_Provided material_
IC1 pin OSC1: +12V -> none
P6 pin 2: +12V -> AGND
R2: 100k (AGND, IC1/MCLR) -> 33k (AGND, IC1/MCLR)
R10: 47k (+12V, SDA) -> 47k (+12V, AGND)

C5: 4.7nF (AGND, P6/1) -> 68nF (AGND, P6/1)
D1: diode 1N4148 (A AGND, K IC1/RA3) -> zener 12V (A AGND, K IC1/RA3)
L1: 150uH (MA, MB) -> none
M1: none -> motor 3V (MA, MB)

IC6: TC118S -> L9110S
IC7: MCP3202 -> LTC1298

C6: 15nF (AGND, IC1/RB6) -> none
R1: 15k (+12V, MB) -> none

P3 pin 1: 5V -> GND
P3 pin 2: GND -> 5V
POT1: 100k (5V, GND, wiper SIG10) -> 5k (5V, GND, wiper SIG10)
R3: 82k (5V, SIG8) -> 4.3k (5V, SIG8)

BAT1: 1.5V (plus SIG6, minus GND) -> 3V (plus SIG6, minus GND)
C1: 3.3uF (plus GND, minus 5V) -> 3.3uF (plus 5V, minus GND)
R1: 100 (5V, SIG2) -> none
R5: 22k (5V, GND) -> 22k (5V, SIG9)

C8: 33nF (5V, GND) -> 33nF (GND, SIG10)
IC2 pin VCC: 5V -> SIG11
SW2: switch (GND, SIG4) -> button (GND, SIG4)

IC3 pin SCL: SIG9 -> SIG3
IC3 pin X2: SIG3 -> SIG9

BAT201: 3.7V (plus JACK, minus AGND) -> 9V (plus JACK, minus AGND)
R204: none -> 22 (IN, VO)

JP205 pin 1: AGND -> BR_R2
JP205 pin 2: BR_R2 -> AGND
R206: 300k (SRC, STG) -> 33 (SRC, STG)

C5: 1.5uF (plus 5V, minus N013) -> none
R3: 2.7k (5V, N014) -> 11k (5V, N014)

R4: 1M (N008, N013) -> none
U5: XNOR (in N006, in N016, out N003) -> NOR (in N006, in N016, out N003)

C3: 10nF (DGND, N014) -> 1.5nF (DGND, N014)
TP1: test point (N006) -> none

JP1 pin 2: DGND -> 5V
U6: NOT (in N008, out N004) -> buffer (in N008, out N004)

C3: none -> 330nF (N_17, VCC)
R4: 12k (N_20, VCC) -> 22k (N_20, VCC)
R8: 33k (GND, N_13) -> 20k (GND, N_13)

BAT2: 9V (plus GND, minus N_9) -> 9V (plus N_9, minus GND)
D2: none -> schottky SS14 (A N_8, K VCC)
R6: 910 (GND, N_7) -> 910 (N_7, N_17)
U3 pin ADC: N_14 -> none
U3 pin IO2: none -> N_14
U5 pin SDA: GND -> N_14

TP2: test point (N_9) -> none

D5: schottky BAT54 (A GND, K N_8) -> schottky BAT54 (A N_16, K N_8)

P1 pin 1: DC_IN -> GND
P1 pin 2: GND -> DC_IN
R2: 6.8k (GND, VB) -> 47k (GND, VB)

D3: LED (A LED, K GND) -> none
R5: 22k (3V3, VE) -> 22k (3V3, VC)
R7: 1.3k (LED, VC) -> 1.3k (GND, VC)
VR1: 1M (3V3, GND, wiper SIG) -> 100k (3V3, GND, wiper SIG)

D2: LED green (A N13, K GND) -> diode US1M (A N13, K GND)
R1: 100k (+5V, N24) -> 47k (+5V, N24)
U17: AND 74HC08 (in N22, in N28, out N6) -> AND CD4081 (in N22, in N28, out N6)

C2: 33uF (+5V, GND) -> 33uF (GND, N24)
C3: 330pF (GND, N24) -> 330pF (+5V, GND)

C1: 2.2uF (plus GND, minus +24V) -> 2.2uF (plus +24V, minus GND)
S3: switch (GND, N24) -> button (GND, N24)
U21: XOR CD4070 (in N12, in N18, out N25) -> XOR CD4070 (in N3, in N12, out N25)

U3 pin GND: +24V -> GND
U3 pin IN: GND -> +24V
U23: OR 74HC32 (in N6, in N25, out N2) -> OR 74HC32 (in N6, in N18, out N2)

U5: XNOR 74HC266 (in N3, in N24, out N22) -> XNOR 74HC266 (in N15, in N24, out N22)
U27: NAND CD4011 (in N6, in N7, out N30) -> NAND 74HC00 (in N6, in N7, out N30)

_Problem details_
Could you set down each entry above word for word?

_Answer_
IC1 pin OSC1: +12V -> none
P6 pin 2: +12V -> AGND
R2: 100k (AGND, IC1/MCLR) -> 33k (AGND, IC1/MCLR)
R10: 47k (+12V, SDA) -> 47k (+12V, AGND)

C5: 4.7nF (AGND, P6/1) -> 68nF (AGND, P6/1)
D1: diode 1N4148 (A AGND, K IC1/RA3) -> zener 12V (A AGND, K IC1/RA3)
L1: 150uH (MA, MB) -> none
M1: none -> motor 3V (MA, MB)

IC6: TC118S -> L9110S
IC7: MCP3202 -> LTC1298

C6: 15nF (AGND, IC1/RB6) -> none
R1: 15k (+12V, MB) -> none

P3 pin 1: 5V -> GND
P3 pin 2: GND -> 5V
POT1: 100k (5V, GND, wiper SIG10) -> 5k (5V, GND, wiper SIG10)
R3: 82k (5V, SIG8) -> 4.3k (5V, SIG8)

BAT1: 1.5V (plus SIG6, minus GND) -> 3V (plus SIG6, minus GND)
C1: 3.3uF (plus GND, minus 5V) -> 3.3uF (plus 5V, minus GND)
R1: 100 (5V, SIG2) -> none
R5: 22k (5V, GND) -> 22k (5V, SIG9)

C8: 33nF (5V, GND) -> 33nF (GND, SIG10)
IC2 pin VCC: 5V -> SIG11
SW2: switch (GND, SIG4) -> button (GND, SIG4)

IC3 pin SCL: SIG9 -> SIG3
IC3 pin X2: SIG3 -> SIG9

BAT201: 3.7V (plus JACK, minus AGND) -> 9V (plus JACK, minus AGND)
R204: none -> 22 (IN, VO)

JP205 pin 1: AGND -> BR_R2
JP205 pin 2: BR_R2 -> AGND
R206: 300k (SRC, STG) -> 33 (SRC, STG)

C5: 1.5uF (plus 5V, minus N013) -> none
R3: 2.7k (5V, N014) -> 11k (5V, N014)

R4: 1M (N008, N013) -> none
U5: XNOR (in N006, in N016, out N003) -> NOR (in N006, in N016, out N003)

C3: 10nF (DGND, N014) -> 1.5nF (DGND, N014)
TP1: test point (N006) -> none

JP1 pin 2: DGND -> 5V
U6: NOT (in N008, out N004) -> buffer (in N008, out N004)

C3: none -> 330nF (N_17, VCC)
R4: 12k (N_20, VCC) -> 22k (N_20, VCC)
R8: 33k (GND, N_13) -> 20k (GND, N_13)

BAT2: 9V (plus GND, minus N_9) -> 9V (plus N_9, minus GND)
D2: none -> schottky SS14 (A N_8, K VCC)
R6: 910 (GND, N_7) -> 910 (N_7, N_17)
U3 pin ADC: N_14 -> none
U3 pin IO2: none -> N_14
U5 pin SDA: GND -> N_14

TP2: test point (N_9) -> none

D5: schottky BAT54 (A GND, K N_8) -> schottky BAT54 (A N_16, K N_8)

P1 pin 1: DC_IN -> GND
P1 pin 2: GND -> DC_IN
R2: 6.8k (GND, VB) -> 47k (GND, VB)

D3: LED (A LED, K GND) -> none
R5: 22k (3V3, VE) -> 22k (3V3, VC)
R7: 1.3k (LED, VC) -> 1.3k (GND, VC)
VR1: 1M (3V3, GND, wiper SIG) -> 100k (3V3, GND, wiper SIG)

D2: LED green (A N13, K GND) -> diode US1M (A N13, K GND)
R1: 100k (+5V, N24) -> 47k (+5V, N24)
U17: AND 74HC08 (in N22, in N28, out N6) -> AND CD4081 (in N22, in N28, out N6)

C2: 33uF (+5V, GND) -> 33uF (GND, N24)
C3: 330pF (GND, N24) -> 330pF (+5V, GND)

C1: 2.2uF (plus GND, minus +24V) -> 2.2uF (plus +24V, minus GND)
S3: switch (GND, N24) -> button (GND, N24)
U21: XOR CD4070 (in N12, in N18, out N25) -> XOR CD4070 (in N3, in N12, out N25)

U3 pin GND: +24V -> GND
U3 pin IN: GND -> +24V
U23: OR 74HC32 (in N6, in N25, out N2) -> OR 74HC32 (in N6, in N18, out N2)

U5: XNOR 74HC266 (in N3, in N24, out N22) -> XNOR 74HC266 (in N15, in N24, out N22)
U27: NAND CD4011 (in N6, in N7, out N30) -> NAND 74HC00 (in N6, in N7, out N30)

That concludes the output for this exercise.